-- begin Provided records --

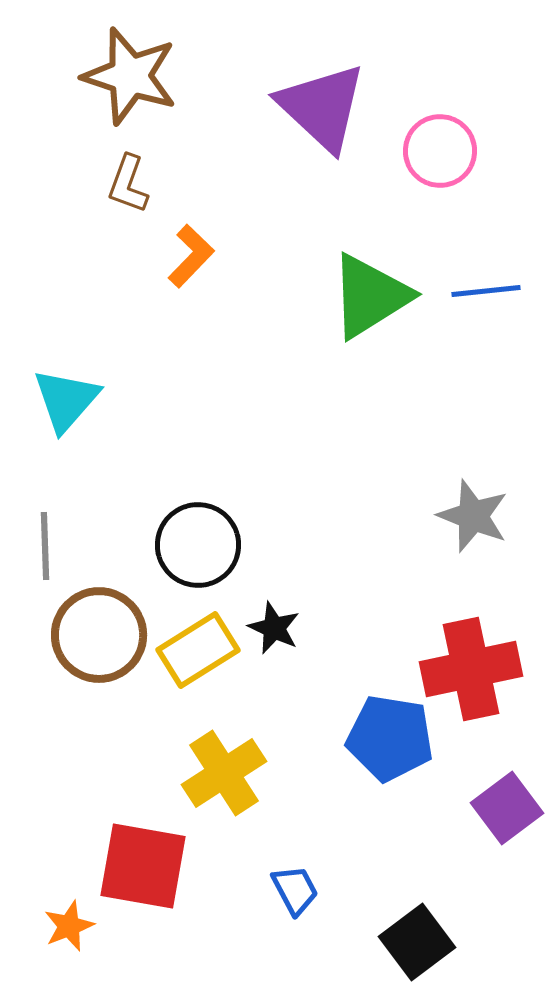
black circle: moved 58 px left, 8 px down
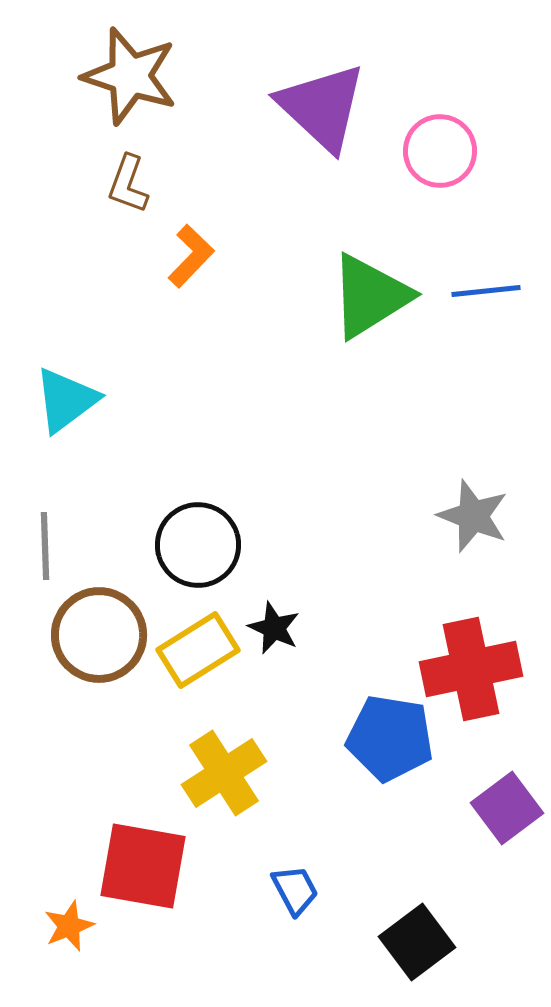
cyan triangle: rotated 12 degrees clockwise
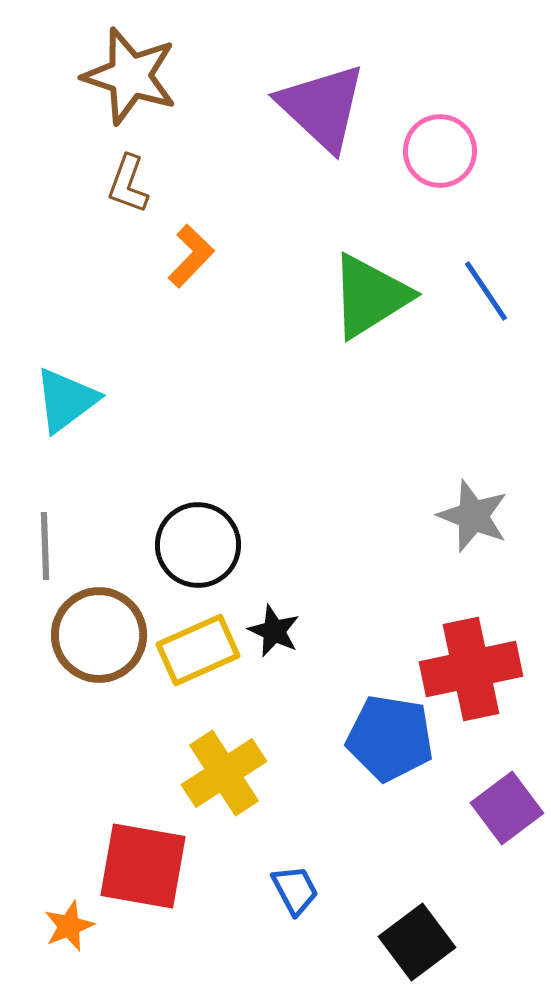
blue line: rotated 62 degrees clockwise
black star: moved 3 px down
yellow rectangle: rotated 8 degrees clockwise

-- end Provided records --

*Exercise objective*: Write out every line from the items above word for word, leaving out the pictures.

*Exercise answer*:
black circle: moved 58 px left, 8 px down
cyan triangle: rotated 12 degrees clockwise
blue line: rotated 62 degrees clockwise
black star: moved 3 px down
yellow rectangle: rotated 8 degrees clockwise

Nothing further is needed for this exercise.